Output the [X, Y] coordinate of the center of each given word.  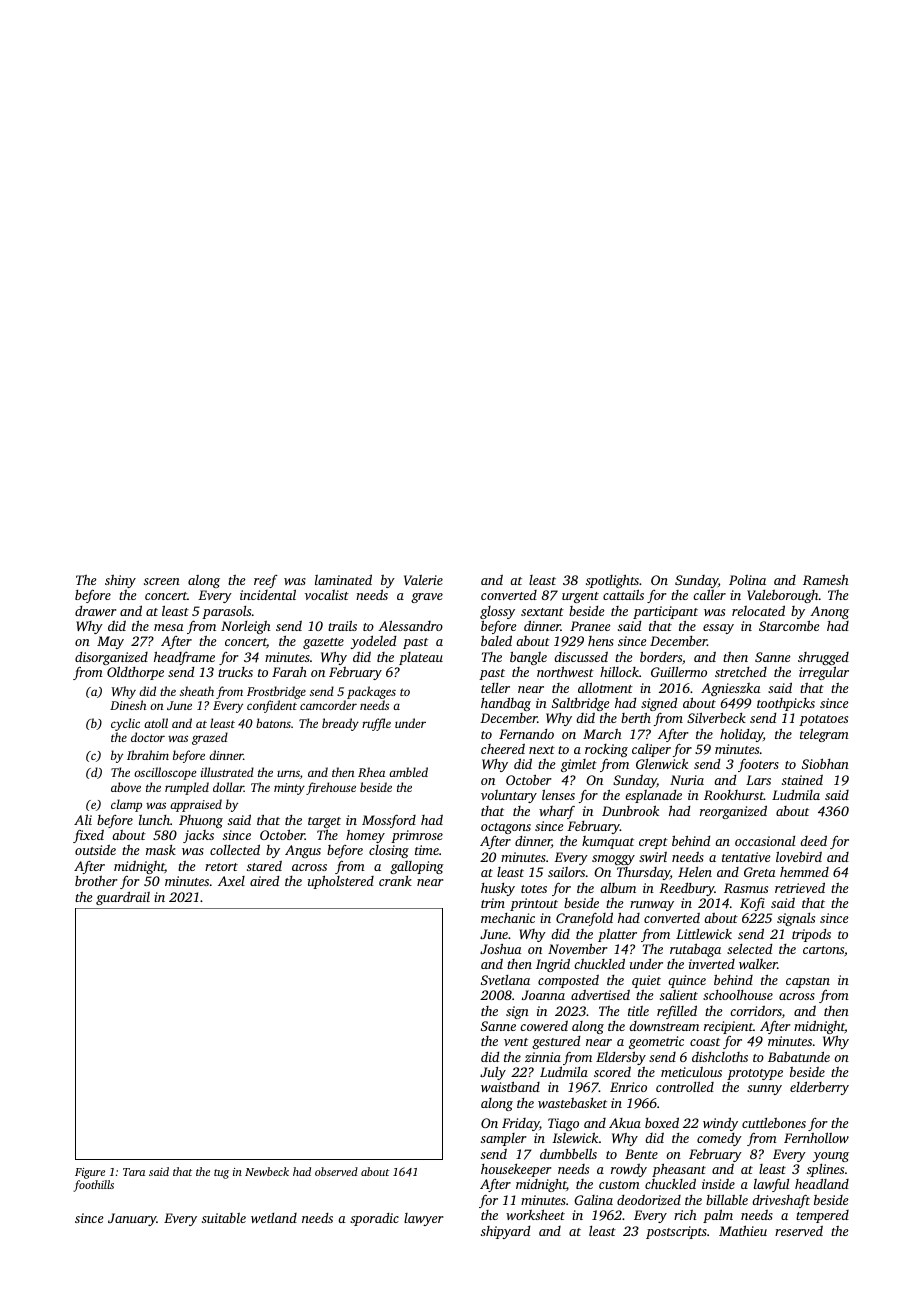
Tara [134, 1172]
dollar [228, 787]
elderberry [819, 1088]
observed [336, 1171]
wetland [274, 1218]
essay [718, 629]
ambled [408, 772]
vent [516, 1042]
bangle [528, 658]
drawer [96, 611]
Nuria [687, 780]
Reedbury [687, 889]
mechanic [508, 918]
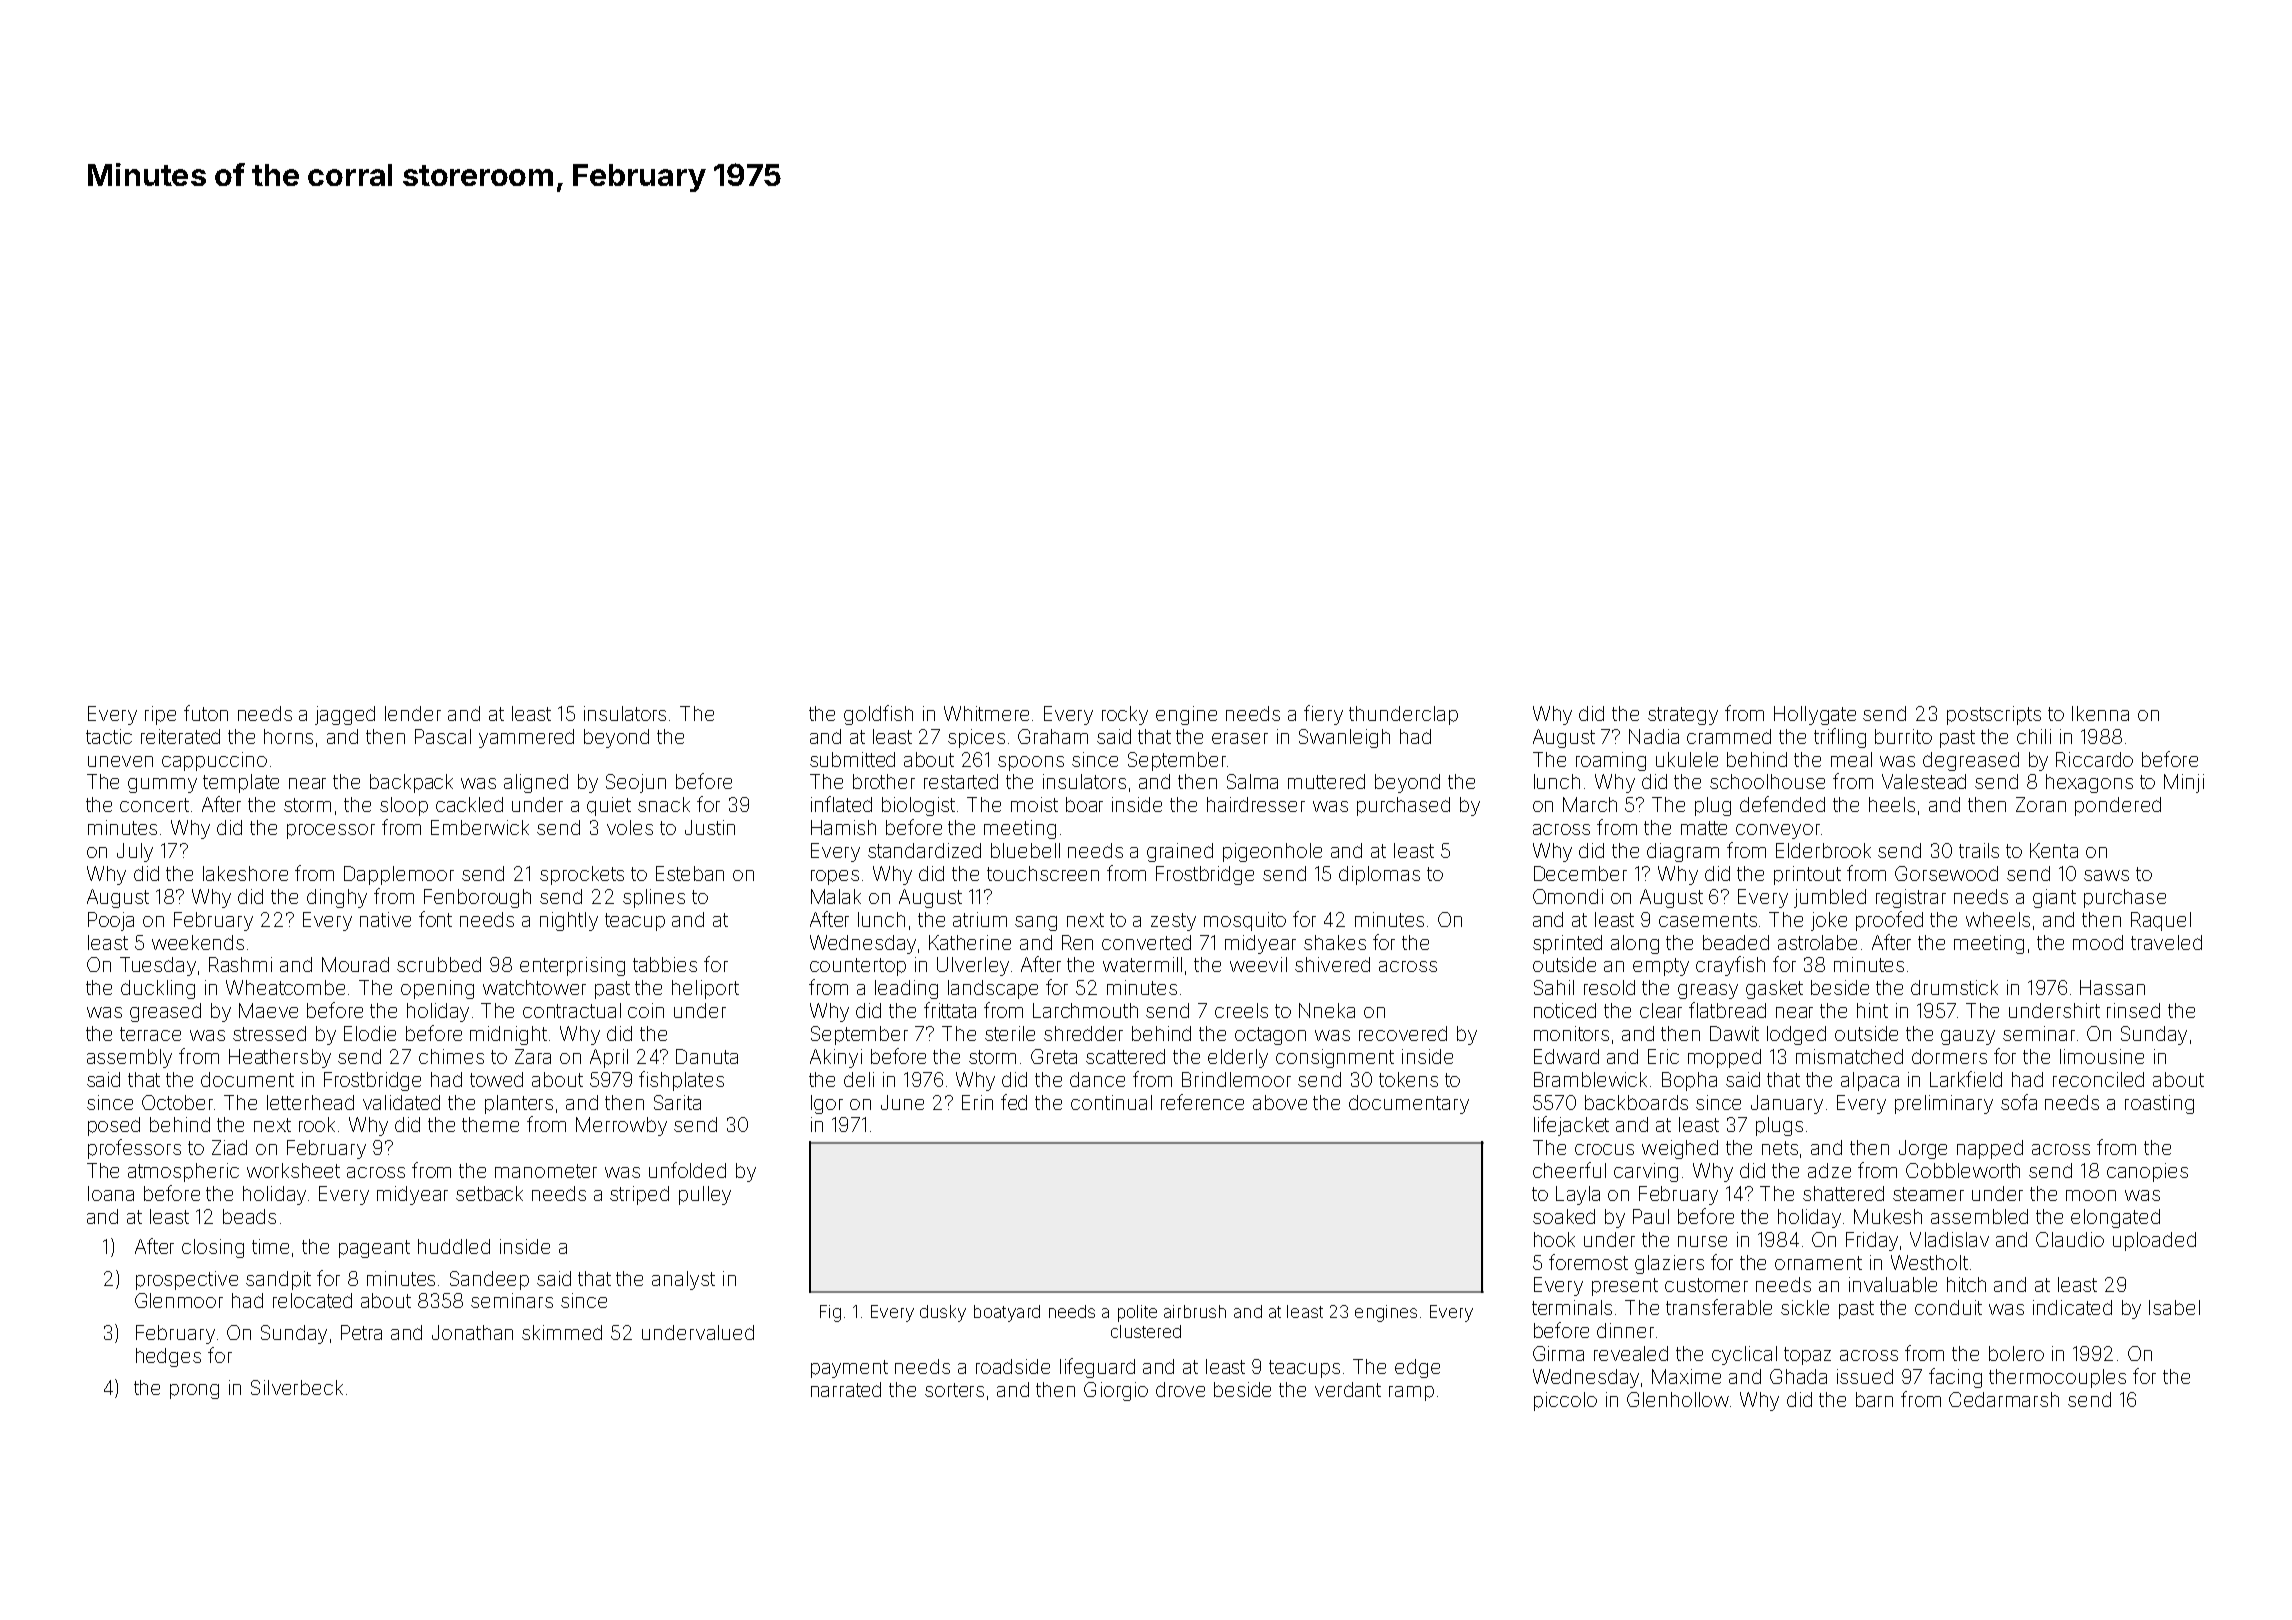 Image resolution: width=2292 pixels, height=1620 pixels. Describe the element at coordinates (177, 1102) in the page. I see `October` at that location.
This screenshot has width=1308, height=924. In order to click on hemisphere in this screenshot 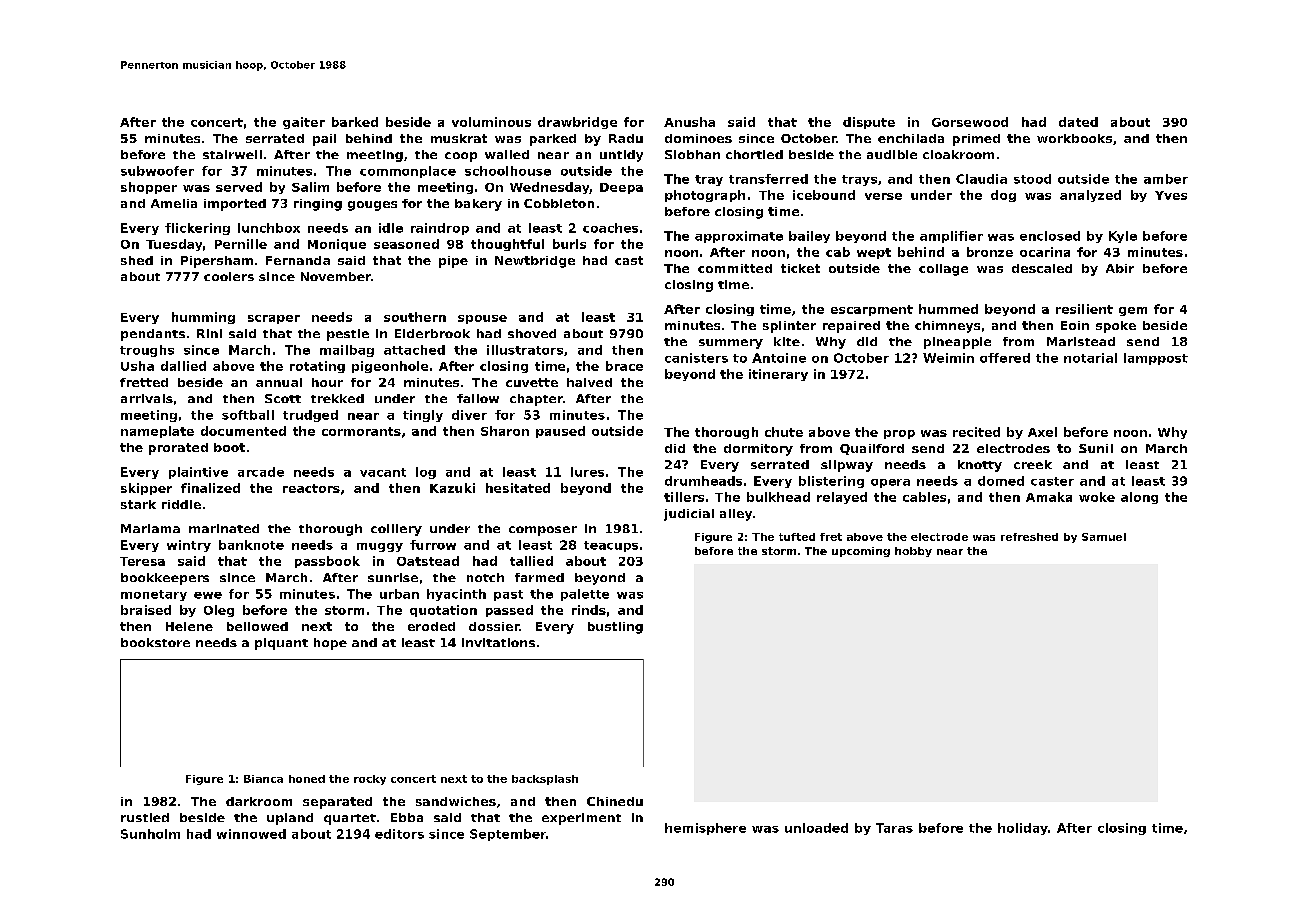, I will do `click(705, 829)`.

**AUFGABENSTELLUNG:**
Gib bitte einen Abschnitt der Auflistung als JSON-Liste von Strings wieder, einen String pro Zeile und ohne Leerzeilen: Beginne bei der Zeile mit „essay [718, 629]“ und hör nach der Zeile mit „Image resolution: width=2292“ auf, und lass die Bilder weg.

**FERTIGE LÖSUNG:**
[
  "essay [718, 629]",
  "ambled [408, 772]",
  "vent [516, 1042]",
  "bangle [528, 658]",
  "drawer [96, 611]",
  "Nuria [687, 780]",
  "Reedbury [687, 889]",
  "mechanic [508, 918]",
  " Image resolution: width=2292 pixels, height=1620 pixels. Describe the element at coordinates (177, 1102) in the page. I see `October` at that location."
]